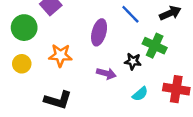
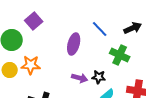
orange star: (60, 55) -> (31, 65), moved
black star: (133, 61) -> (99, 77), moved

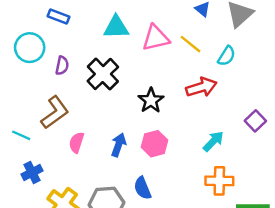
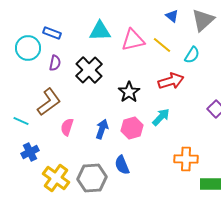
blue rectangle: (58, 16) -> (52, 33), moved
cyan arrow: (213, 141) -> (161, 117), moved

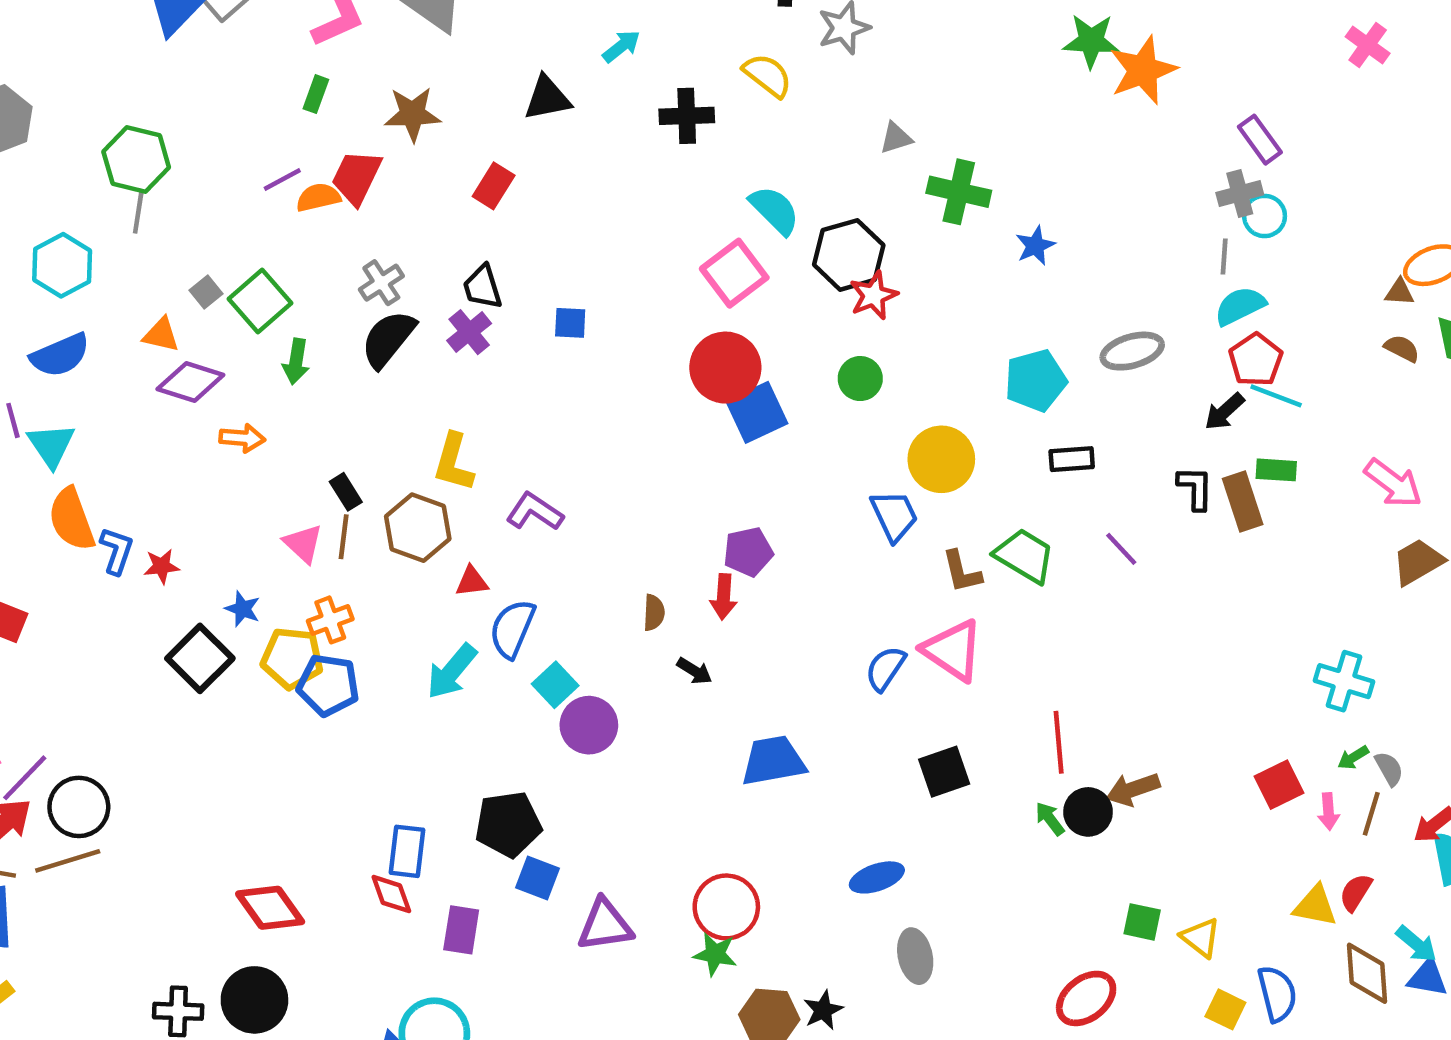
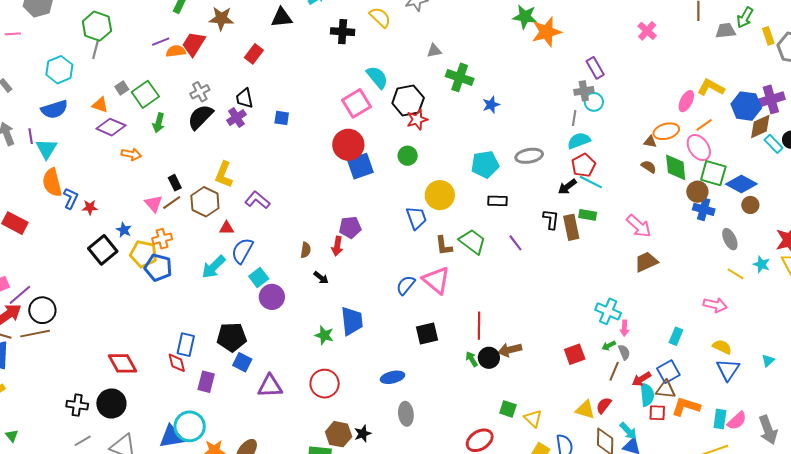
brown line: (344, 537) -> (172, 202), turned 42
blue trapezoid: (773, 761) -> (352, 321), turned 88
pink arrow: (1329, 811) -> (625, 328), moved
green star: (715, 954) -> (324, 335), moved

■ ■ ■ ■

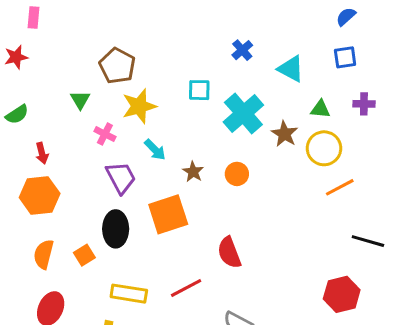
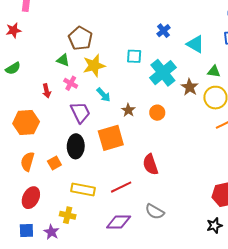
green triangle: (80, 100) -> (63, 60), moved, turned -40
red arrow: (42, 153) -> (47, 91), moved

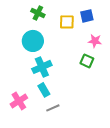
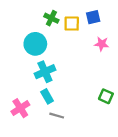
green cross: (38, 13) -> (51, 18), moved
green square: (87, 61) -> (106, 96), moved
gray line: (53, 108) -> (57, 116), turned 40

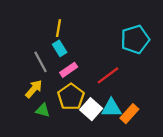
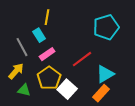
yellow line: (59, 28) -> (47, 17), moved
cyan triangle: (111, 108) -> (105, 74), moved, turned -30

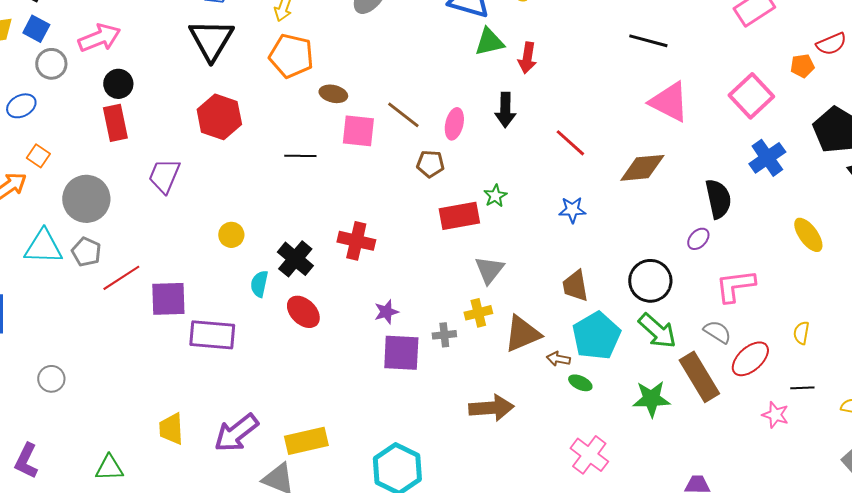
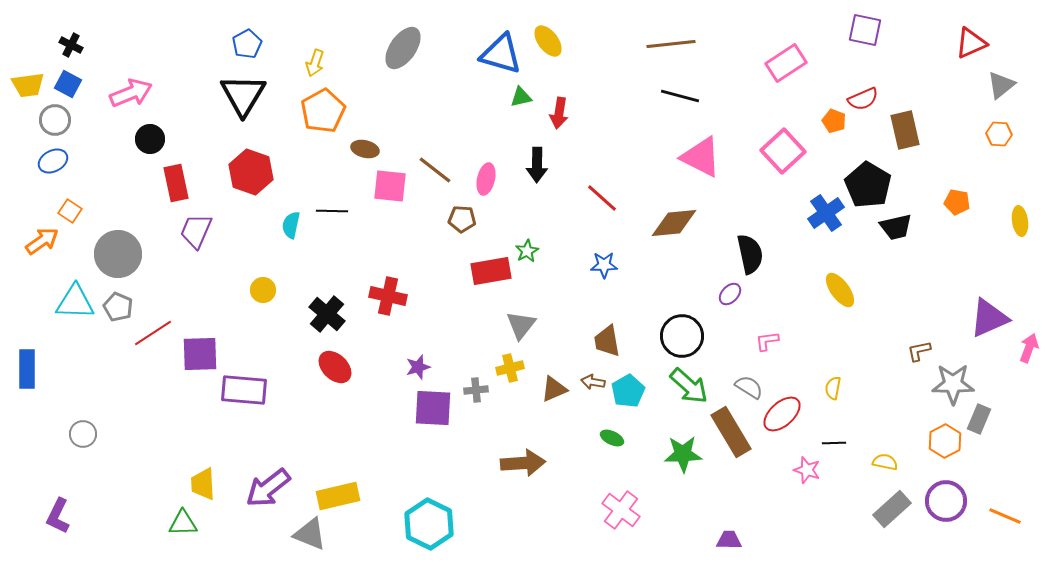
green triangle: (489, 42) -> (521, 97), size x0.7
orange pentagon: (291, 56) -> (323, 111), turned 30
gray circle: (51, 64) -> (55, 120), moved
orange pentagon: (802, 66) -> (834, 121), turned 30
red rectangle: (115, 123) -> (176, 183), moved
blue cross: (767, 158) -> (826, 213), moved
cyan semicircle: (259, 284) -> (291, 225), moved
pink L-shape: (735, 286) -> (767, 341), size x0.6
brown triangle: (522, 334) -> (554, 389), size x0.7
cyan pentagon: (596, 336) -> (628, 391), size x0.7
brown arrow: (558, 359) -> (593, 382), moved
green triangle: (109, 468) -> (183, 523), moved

■ ■ ■ ■

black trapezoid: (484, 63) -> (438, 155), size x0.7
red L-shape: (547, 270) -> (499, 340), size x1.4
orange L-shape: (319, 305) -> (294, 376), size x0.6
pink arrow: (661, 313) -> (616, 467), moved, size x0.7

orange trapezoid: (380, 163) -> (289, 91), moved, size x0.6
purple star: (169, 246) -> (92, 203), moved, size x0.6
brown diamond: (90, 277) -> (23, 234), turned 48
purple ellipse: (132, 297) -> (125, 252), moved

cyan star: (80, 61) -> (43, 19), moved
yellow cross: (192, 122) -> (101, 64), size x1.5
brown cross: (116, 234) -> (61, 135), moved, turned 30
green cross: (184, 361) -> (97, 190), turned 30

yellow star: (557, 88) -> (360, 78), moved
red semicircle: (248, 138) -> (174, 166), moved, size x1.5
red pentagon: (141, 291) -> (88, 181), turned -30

■ ■ ■ ■

• [WHAT YOU WILL DO]:
Starting at the line with "red semicircle: (248, 138)" and ending at the line with "red pentagon: (141, 291)", print each line of the listing above exactly, with no other lines.

• [RESPONSE AREA]:
red semicircle: (248, 138) -> (174, 166), moved, size x1.5
red pentagon: (141, 291) -> (88, 181), turned -30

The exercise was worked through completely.